Data excerpts
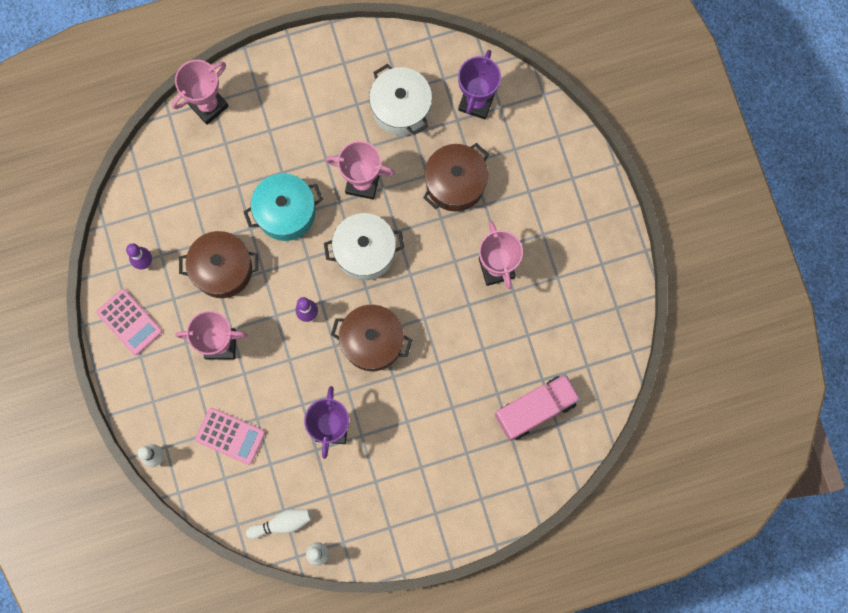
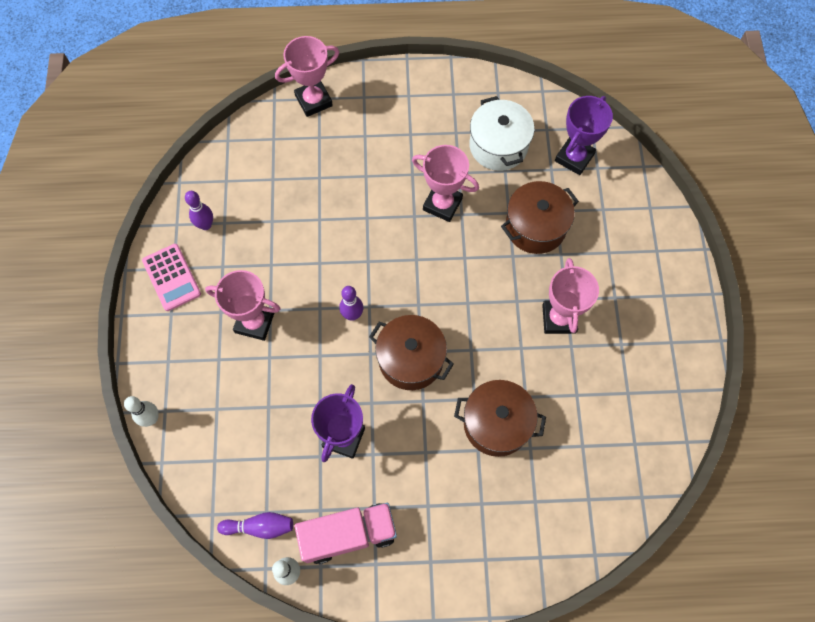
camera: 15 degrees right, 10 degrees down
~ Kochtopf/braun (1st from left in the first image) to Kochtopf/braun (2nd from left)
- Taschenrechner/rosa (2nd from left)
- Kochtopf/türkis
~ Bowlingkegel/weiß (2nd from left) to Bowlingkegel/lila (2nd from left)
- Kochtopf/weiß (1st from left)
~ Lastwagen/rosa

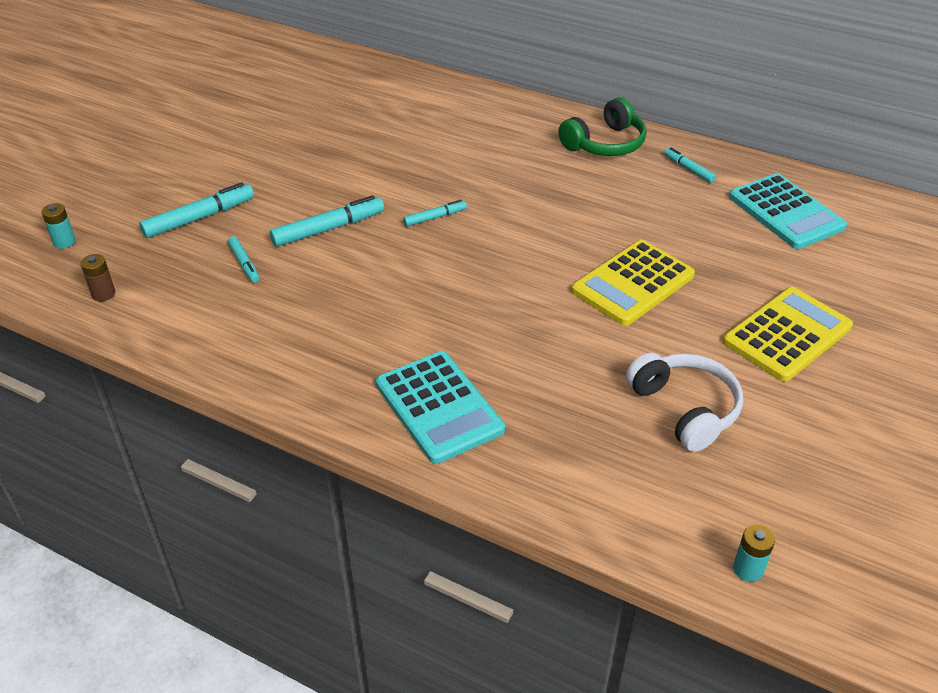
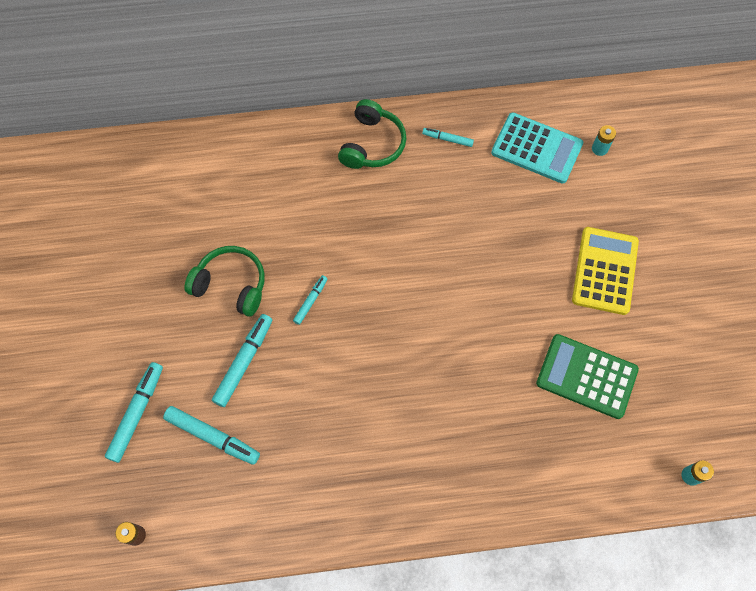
camera: 35 degrees left, 25 degrees up
~ Batterie/türkis (1st from left)
~ Filzstift/türkis (2nd from left) x1.75
- Taschenrechner/türkis (1st from left)
- Taschenrechner/gelb (1st from left)
~ Kopfhörer/weiß to Taschenrechner/grün
+ Kopfhörer/grün (1st from left)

Work task
Line count for the string "rosa": tally the lines of the records above that contain it and give only the result.

Solution
2